■ GIVEN RECORDS
####

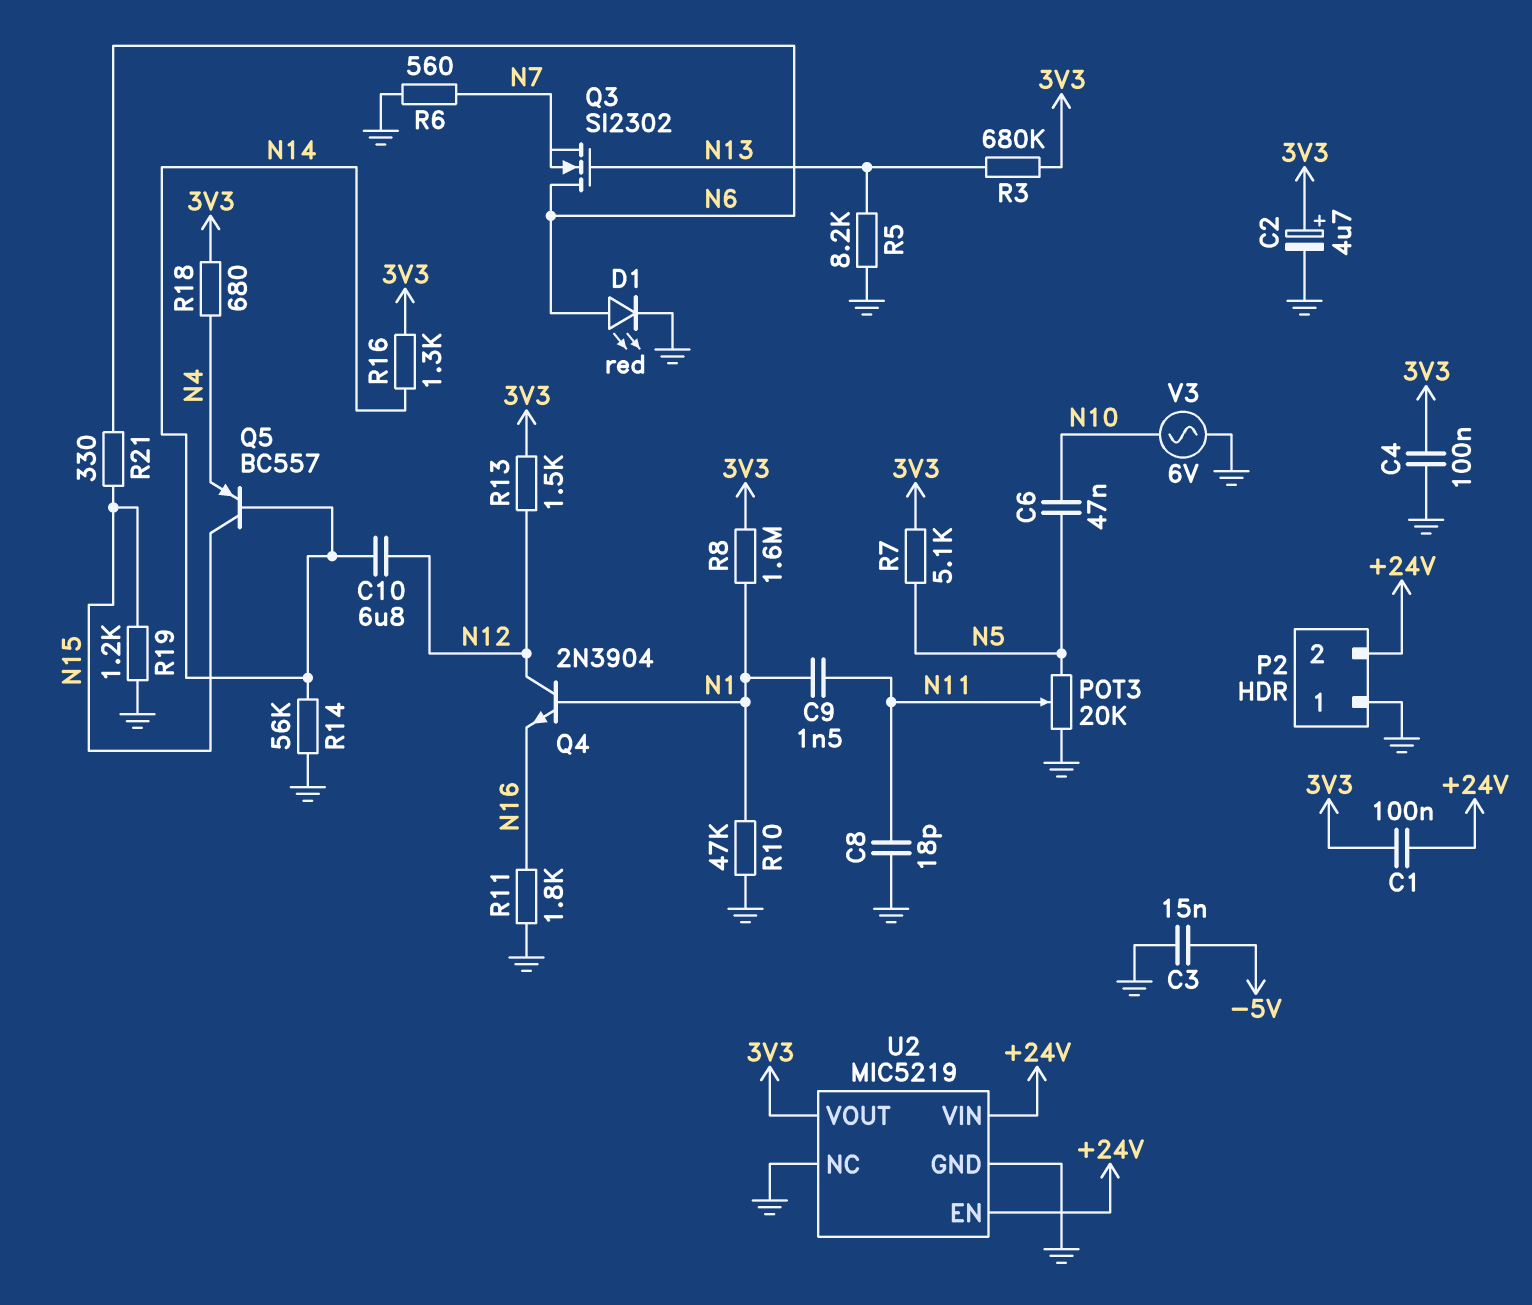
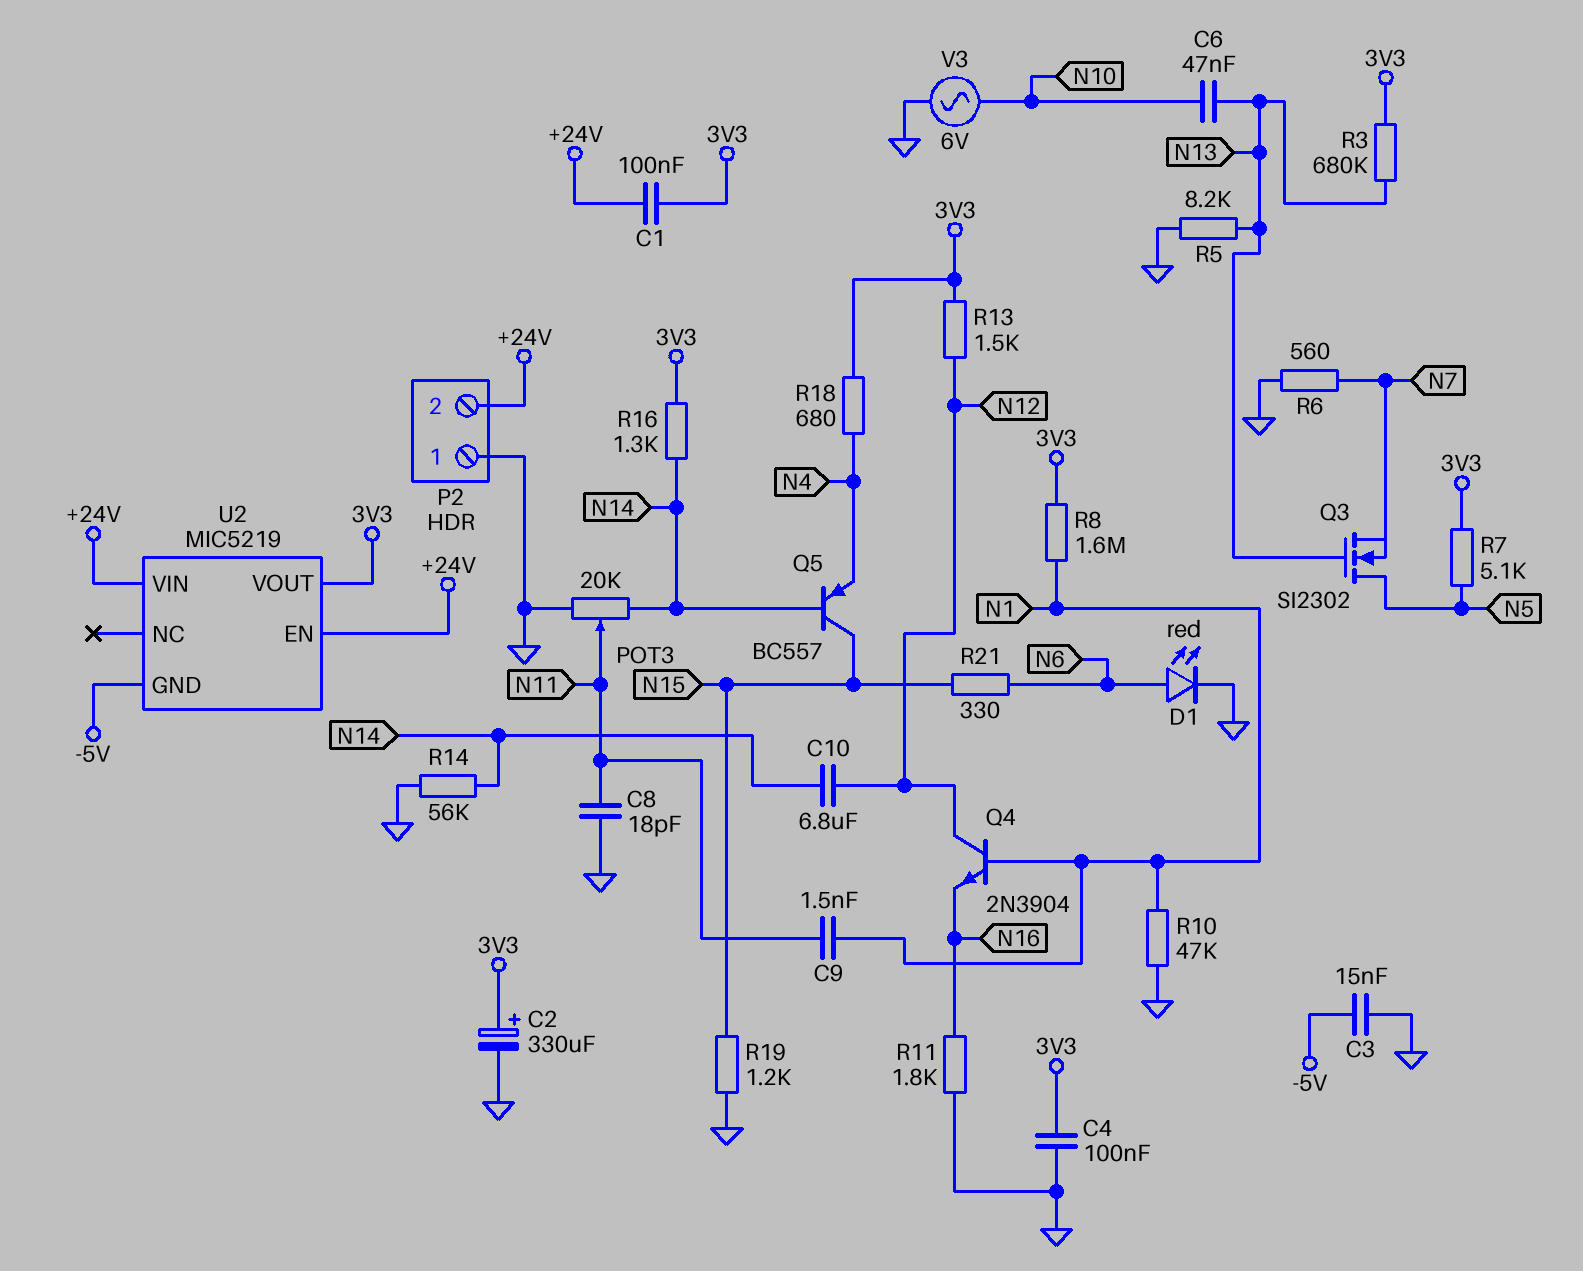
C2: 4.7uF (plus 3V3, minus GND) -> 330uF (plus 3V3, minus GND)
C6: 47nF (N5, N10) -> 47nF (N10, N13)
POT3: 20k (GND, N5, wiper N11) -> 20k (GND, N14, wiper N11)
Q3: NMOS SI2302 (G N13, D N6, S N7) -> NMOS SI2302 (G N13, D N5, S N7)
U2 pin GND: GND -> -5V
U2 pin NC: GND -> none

####

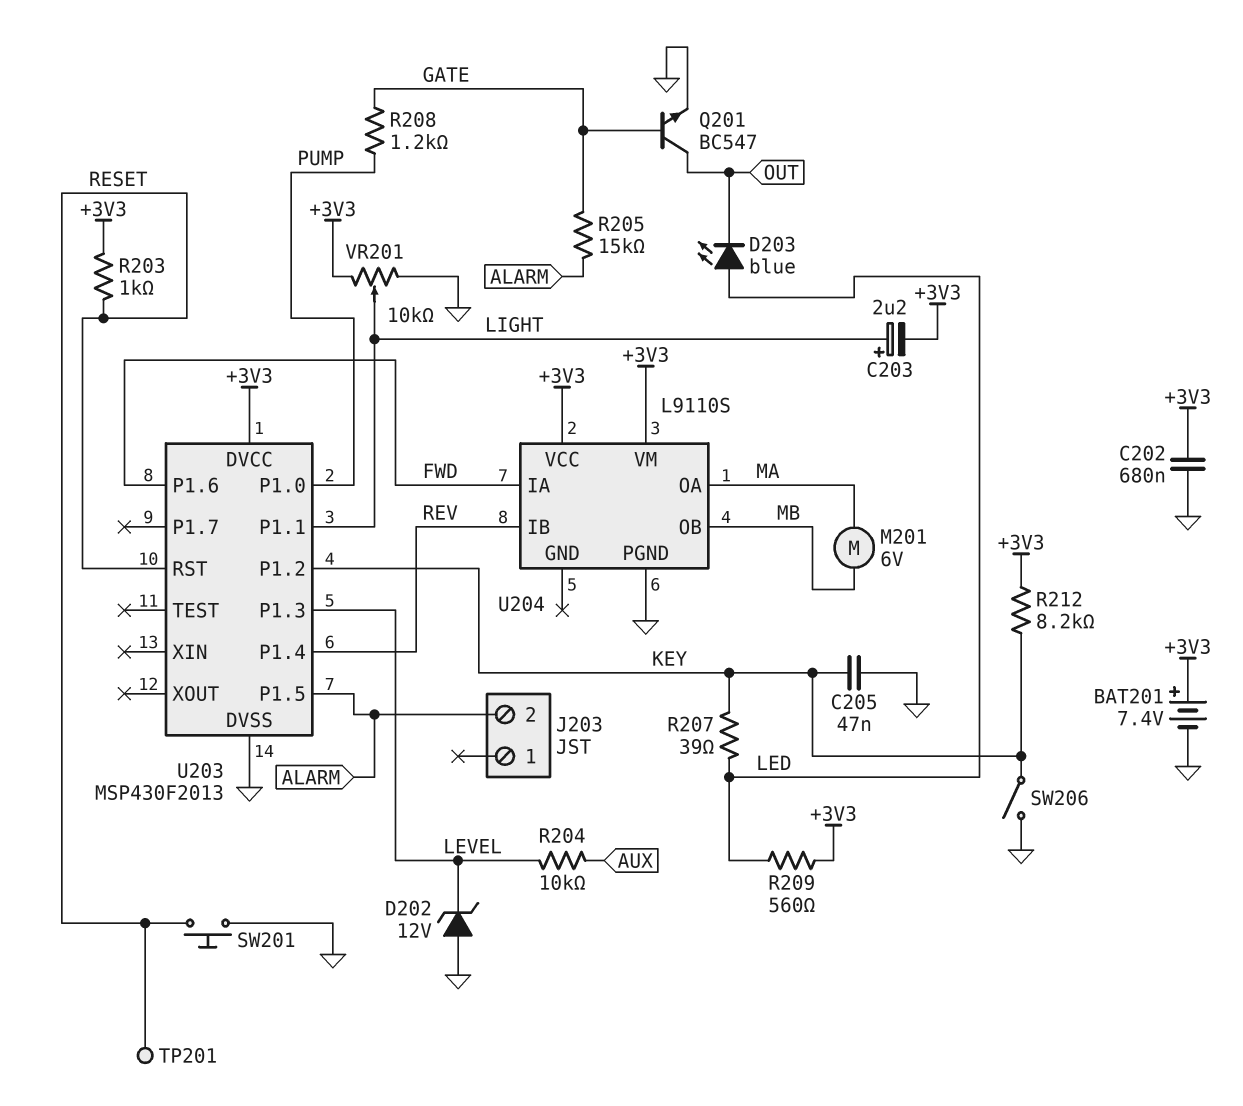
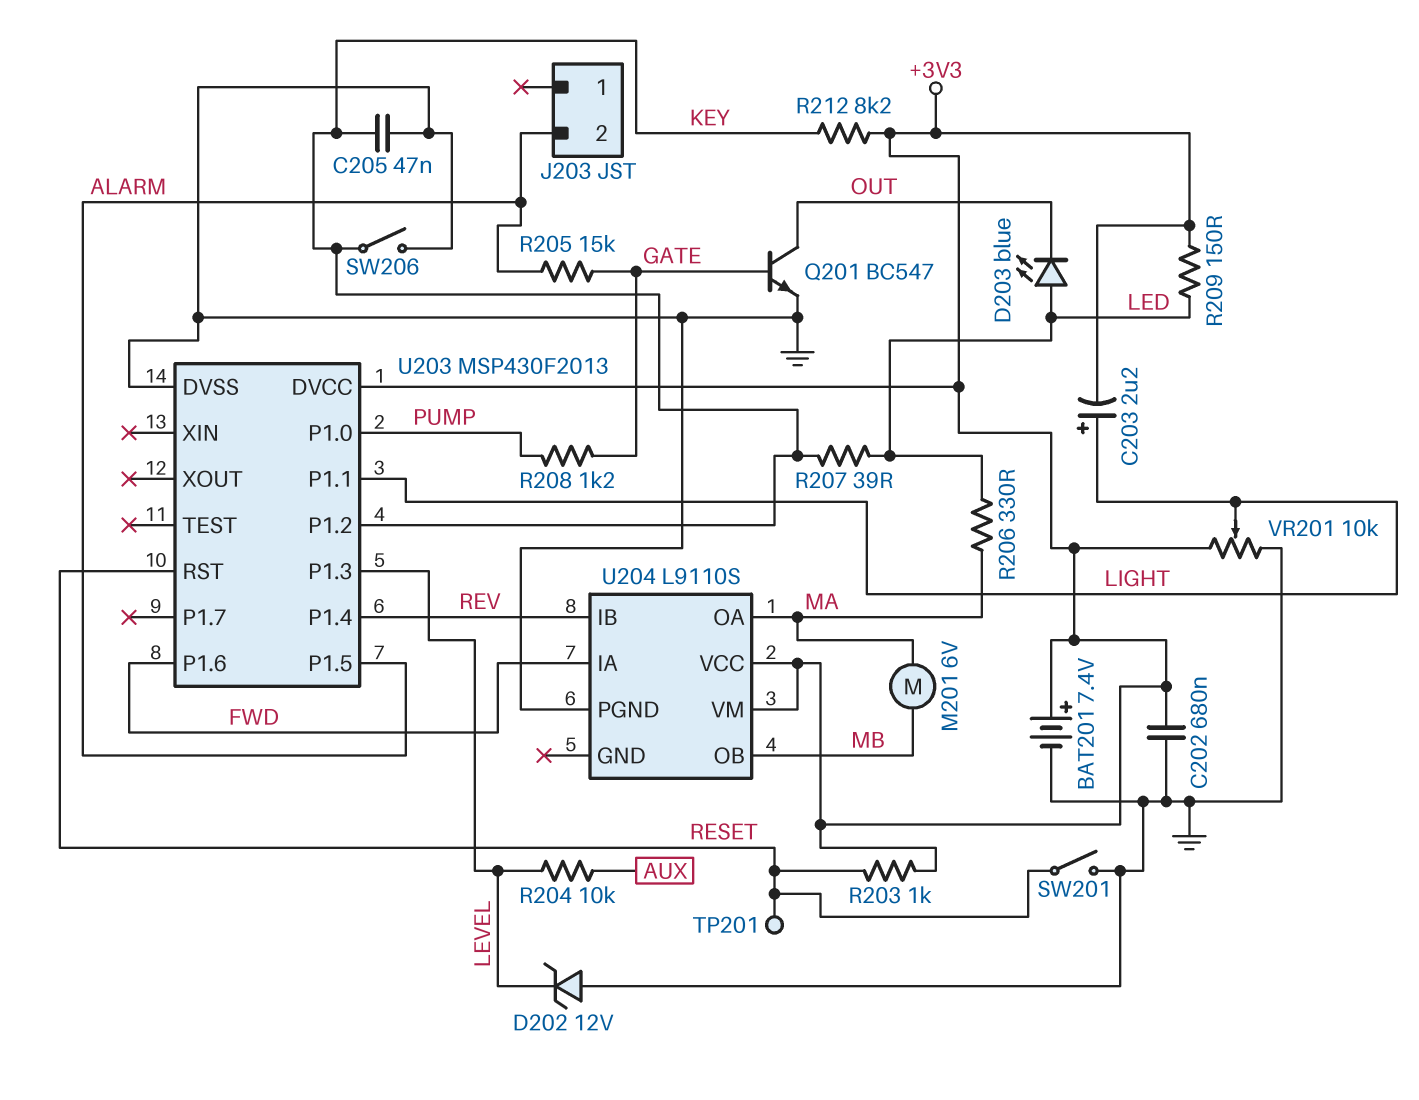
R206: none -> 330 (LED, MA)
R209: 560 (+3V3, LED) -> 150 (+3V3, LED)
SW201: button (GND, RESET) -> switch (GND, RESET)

####

■ WORK TASK
Once you reach the line with "R209: 560 (+3V3, LED) -> 150 (+3V3, LED)" in the data above, copy it and every line after it exactly, up to and including the line with "SW201: button (GND, RESET)".

■ EXERCISE ANSWER
R209: 560 (+3V3, LED) -> 150 (+3V3, LED)
SW201: button (GND, RESET) -> switch (GND, RESET)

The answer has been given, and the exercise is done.